**AIM OF THE EXERCISE:** In the material below, find the line with "black trapezoid: (91, 333)"; set down that line and every line after it to the end, exactly, without pictures.

**SOURCE RECORDS:**
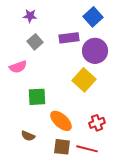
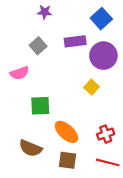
purple star: (30, 16) -> (45, 12), moved
yellow square: (84, 80) -> (91, 87), size x0.6
brown semicircle: (28, 136) -> (30, 148), size x1.5
red line: (87, 149) -> (108, 162), moved

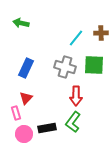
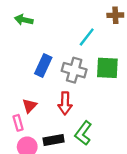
brown cross: (101, 33) -> (115, 15), moved
blue rectangle: (26, 68) -> (43, 66), moved
red arrow: (76, 96) -> (65, 103), moved

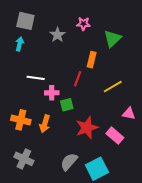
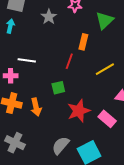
pink cross: (52, 93) -> (11, 76), moved
orange arrow: (45, 124) -> (36, 107), turned -30

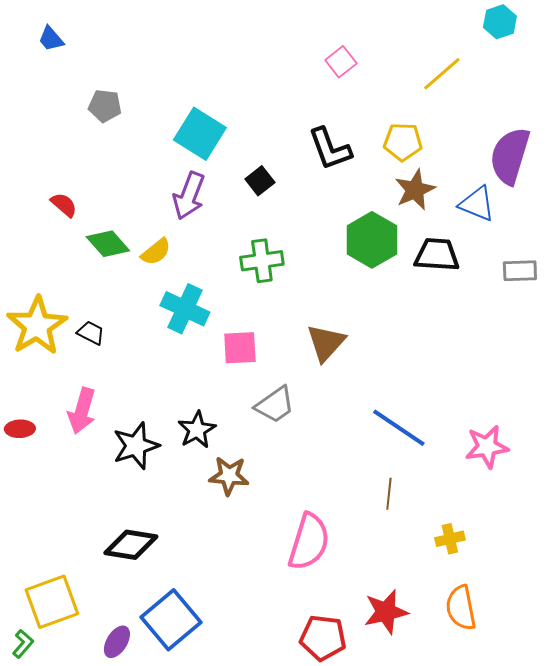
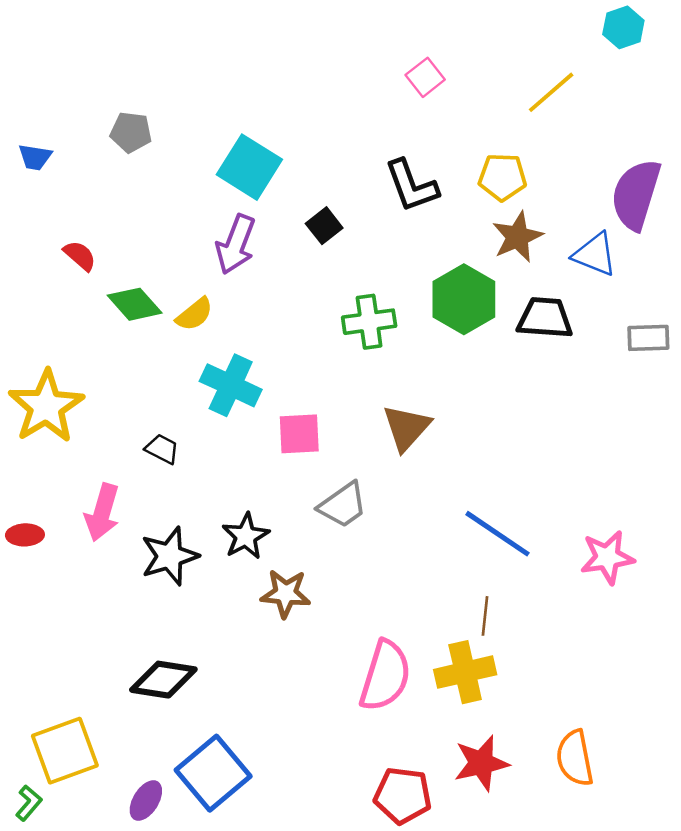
blue trapezoid: (51, 39) -> (35, 157), moved, turned -40
green cross: (262, 261) -> (369, 322), moved
black trapezoid: (91, 333) -> (162, 449), moved
yellow cross: (450, 539) -> (465, 672), moved, size x1.6

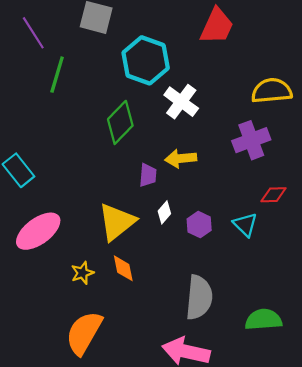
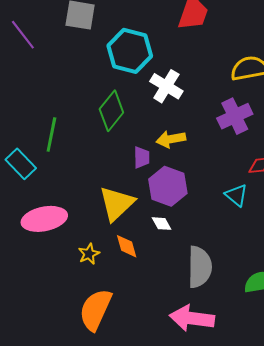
green line: (57, 75) -> (51, 134), moved
white diamond: (164, 212) -> (162, 224), moved, turned -65
purple hexagon: (199, 225) -> (168, 186), moved, size x1.6
pink ellipse: (38, 231) -> (44, 219), turned 30

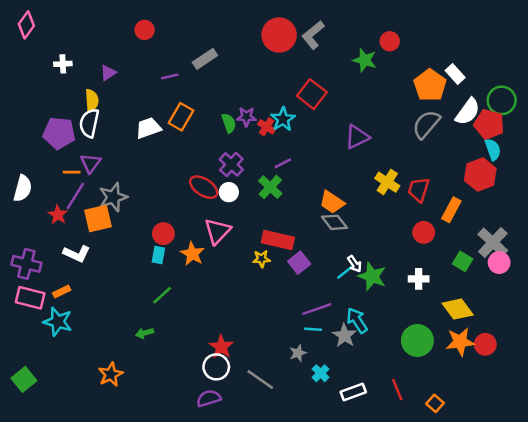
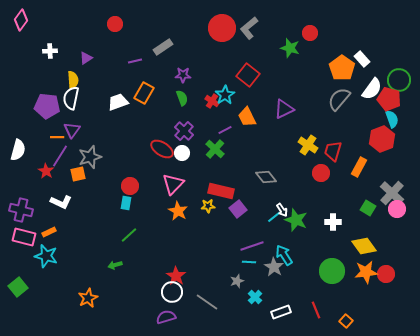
purple star: (246, 117) -> (183, 75), moved
orange trapezoid: (332, 202) -> (247, 117), moved, turned 30
orange square: (98, 219) -> (78, 174), size x0.7
red circle: (424, 232) -> (321, 173), moved
orange star: (192, 254) -> (178, 211), moved
green square: (24, 379) -> (18, 287), moved

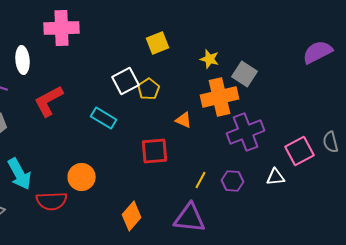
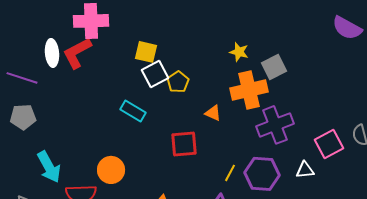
yellow square: (158, 43) -> (146, 52), moved, turned 35
purple semicircle: (318, 52) -> (347, 28), moved, turned -124
gray square: (245, 74) -> (274, 67), turned 30
red L-shape: (49, 101) -> (77, 53), moved
purple hexagon: (233, 181) -> (262, 174), size x1.6

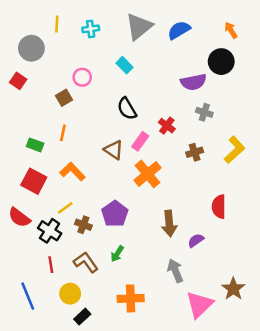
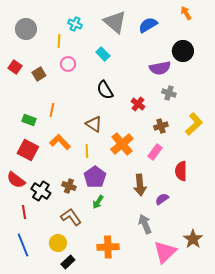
yellow line: (57, 24) -> (59, 41), moved
gray triangle: (139, 26) -> (115, 22), turned -40
cyan cross: (91, 29) -> (75, 24), turned 32
orange arrow: (231, 30) -> (186, 13), moved
gray circle: (31, 48) -> (26, 29), moved
brown square: (64, 98) -> (39, 74), moved
pink rectangle: (140, 141) -> (155, 152), moved
yellow line: (65, 208) -> (87, 151), moved, turned -56
green arrow: (117, 254) -> (98, 202), moved
red line: (51, 265) -> (24, 212), moved

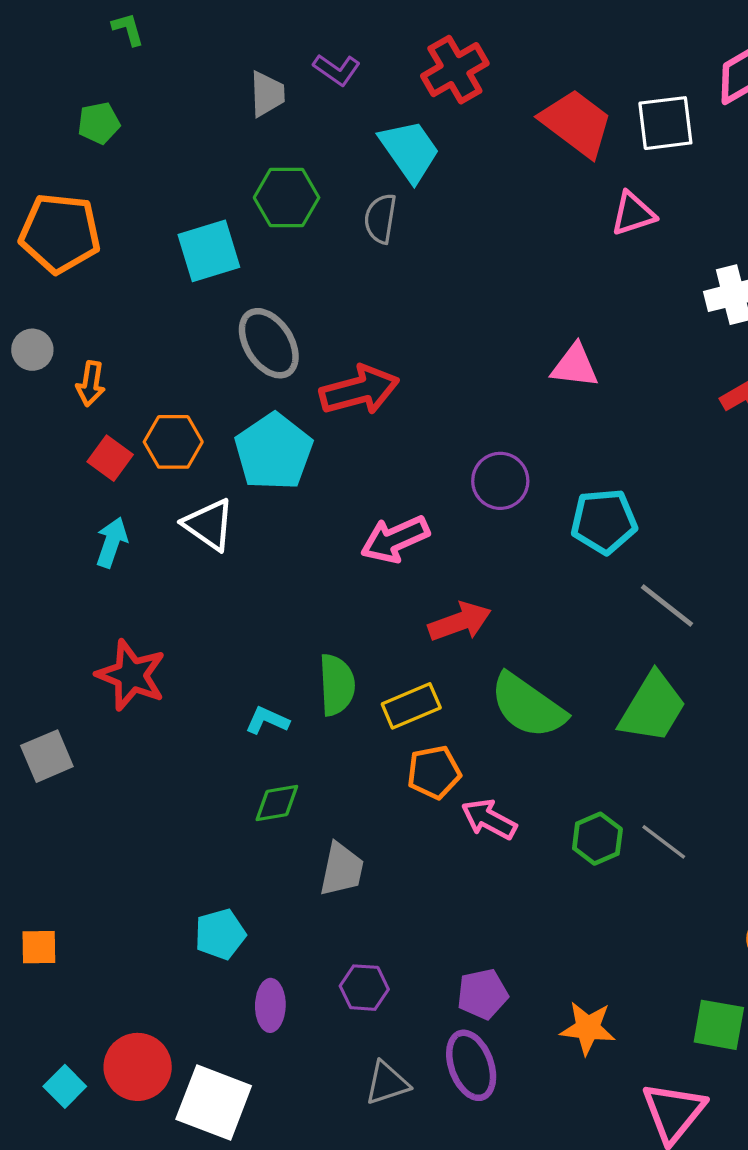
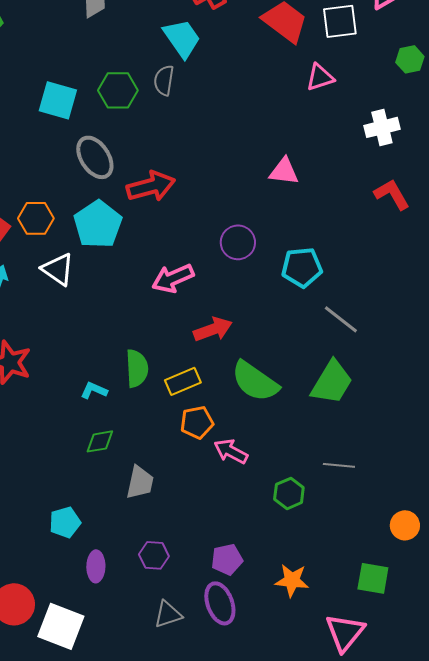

**OUTPUT OF THE TASK:**
black trapezoid: (91, 333) -> (162, 449), moved
yellow cross: (450, 539) -> (465, 672), moved, size x1.6

green line: (57, 75) -> (51, 134), moved
white diamond: (164, 212) -> (162, 224), moved, turned -65
purple hexagon: (199, 225) -> (168, 186), moved, size x1.6
pink ellipse: (38, 231) -> (44, 219), turned 30

purple star: (246, 117) -> (183, 75), moved
orange trapezoid: (332, 202) -> (247, 117), moved, turned 30
orange square: (98, 219) -> (78, 174), size x0.7
red circle: (424, 232) -> (321, 173), moved
orange star: (192, 254) -> (178, 211), moved
green square: (24, 379) -> (18, 287), moved

yellow square: (158, 43) -> (146, 52), moved, turned 35
purple semicircle: (318, 52) -> (347, 28), moved, turned -124
gray square: (245, 74) -> (274, 67), turned 30
red L-shape: (49, 101) -> (77, 53), moved
purple hexagon: (233, 181) -> (262, 174), size x1.6

yellow line: (57, 24) -> (59, 41), moved
gray triangle: (139, 26) -> (115, 22), turned -40
cyan cross: (91, 29) -> (75, 24), turned 32
orange arrow: (231, 30) -> (186, 13), moved
gray circle: (31, 48) -> (26, 29), moved
brown square: (64, 98) -> (39, 74), moved
pink rectangle: (140, 141) -> (155, 152), moved
yellow line: (65, 208) -> (87, 151), moved, turned -56
green arrow: (117, 254) -> (98, 202), moved
red line: (51, 265) -> (24, 212), moved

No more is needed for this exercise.